- **DIRECTIONS**
Below are the entries; count the lines in them that contain the word "camera" and give only the number.

- **Data extracted from a collection**
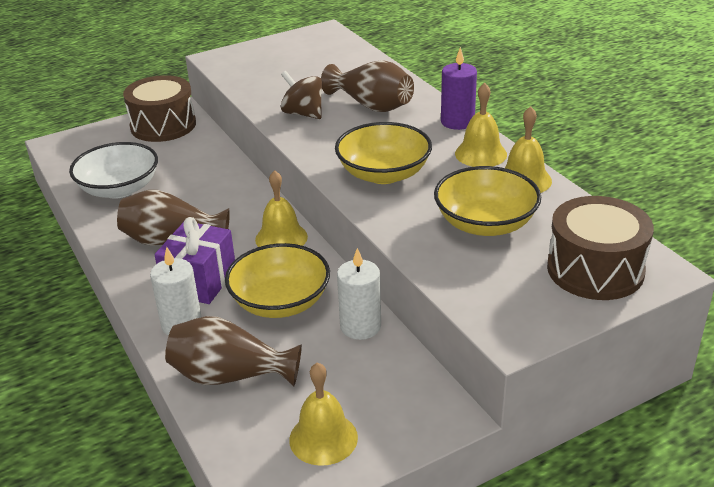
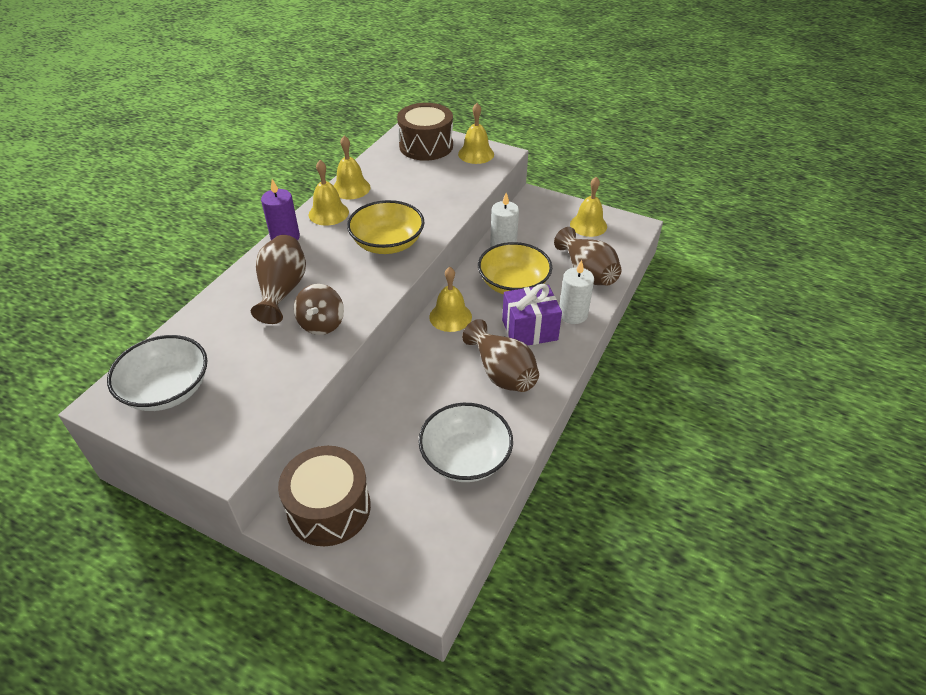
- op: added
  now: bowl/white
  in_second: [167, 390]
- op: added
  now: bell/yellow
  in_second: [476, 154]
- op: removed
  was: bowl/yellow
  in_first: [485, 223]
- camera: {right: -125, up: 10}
==
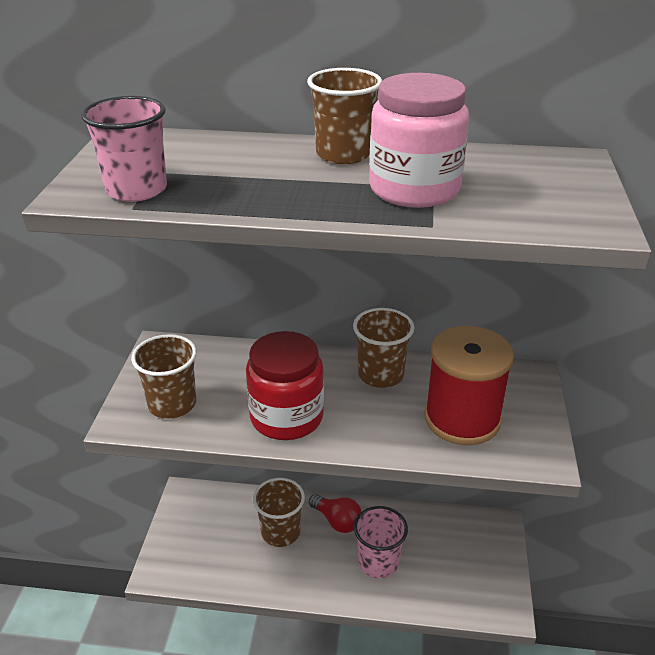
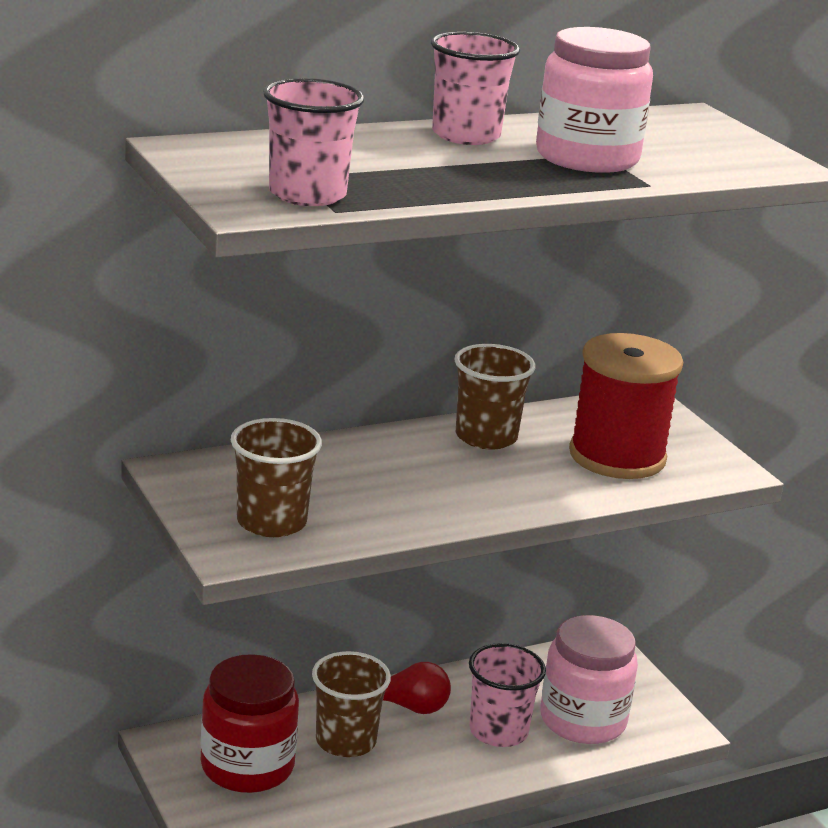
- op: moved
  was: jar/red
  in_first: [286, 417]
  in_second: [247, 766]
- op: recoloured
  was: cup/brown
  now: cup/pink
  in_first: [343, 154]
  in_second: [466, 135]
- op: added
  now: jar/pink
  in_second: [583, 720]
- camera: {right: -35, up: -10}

- **SOLUTION BELOW**
2